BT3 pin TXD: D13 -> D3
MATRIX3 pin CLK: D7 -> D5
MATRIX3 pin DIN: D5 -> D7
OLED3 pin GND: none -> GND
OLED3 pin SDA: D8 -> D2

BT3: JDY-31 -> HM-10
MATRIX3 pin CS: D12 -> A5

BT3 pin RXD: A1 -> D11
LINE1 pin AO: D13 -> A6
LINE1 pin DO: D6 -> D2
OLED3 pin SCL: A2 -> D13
........
**TASK REQUIREMENTS**
Exactly the lines from the one containing "MATRIX3 pin CLK: D7 -> D5" through the end of the listing should be reproduced, both ends included and nothing more.

**WRITTEN SOLUTION**
MATRIX3 pin CLK: D7 -> D5
MATRIX3 pin DIN: D5 -> D7
OLED3 pin GND: none -> GND
OLED3 pin SDA: D8 -> D2

BT3: JDY-31 -> HM-10
MATRIX3 pin CS: D12 -> A5

BT3 pin RXD: A1 -> D11
LINE1 pin AO: D13 -> A6
LINE1 pin DO: D6 -> D2
OLED3 pin SCL: A2 -> D13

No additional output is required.